**DATA FOR THE TASK:**
───
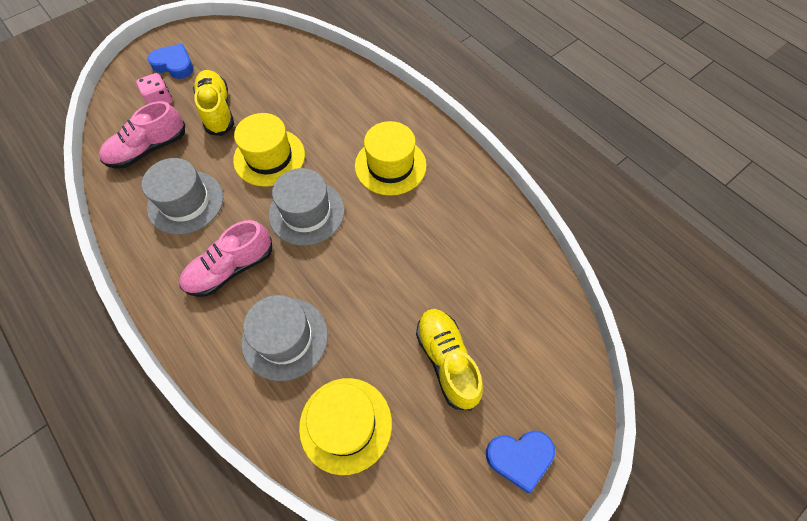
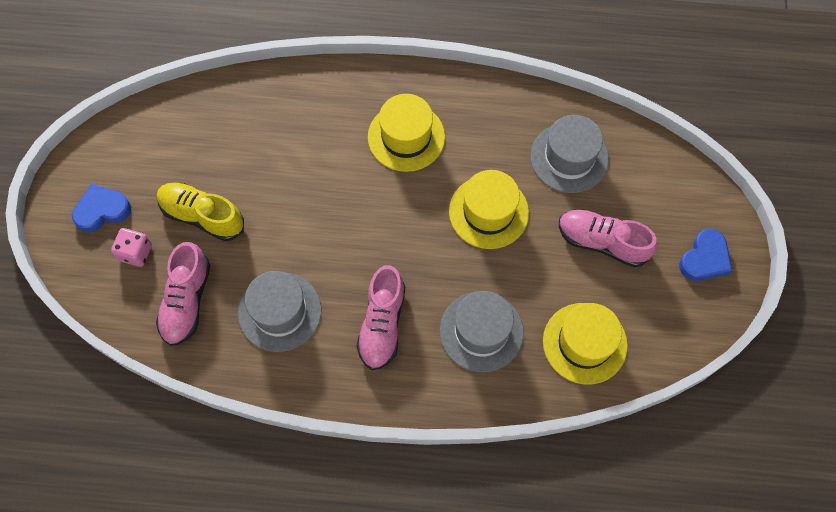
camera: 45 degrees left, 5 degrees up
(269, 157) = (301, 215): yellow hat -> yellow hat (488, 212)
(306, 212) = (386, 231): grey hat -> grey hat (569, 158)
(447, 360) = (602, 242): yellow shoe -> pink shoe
───
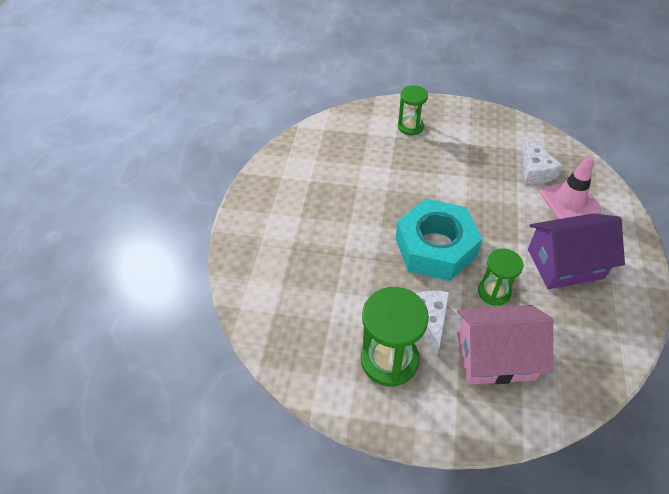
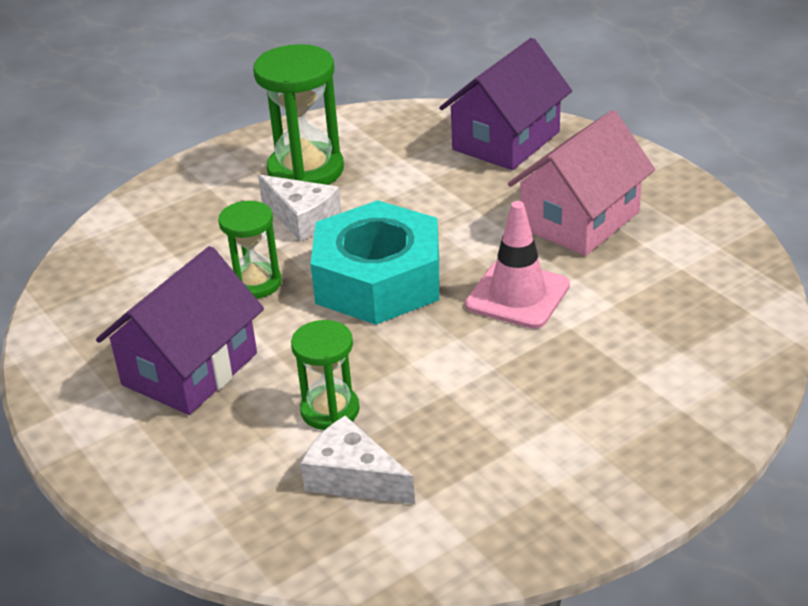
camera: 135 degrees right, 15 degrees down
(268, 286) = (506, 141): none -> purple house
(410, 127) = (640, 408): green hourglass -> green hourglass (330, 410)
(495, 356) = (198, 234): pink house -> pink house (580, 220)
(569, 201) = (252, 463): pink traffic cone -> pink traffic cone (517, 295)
───
**TO DO:** Lines containing the word "pink" must all be returned from the material above.

**OUTPUT:**
(447, 360) = (602, 242): yellow shoe -> pink shoe
(495, 356) = (198, 234): pink house -> pink house (580, 220)
(569, 201) = (252, 463): pink traffic cone -> pink traffic cone (517, 295)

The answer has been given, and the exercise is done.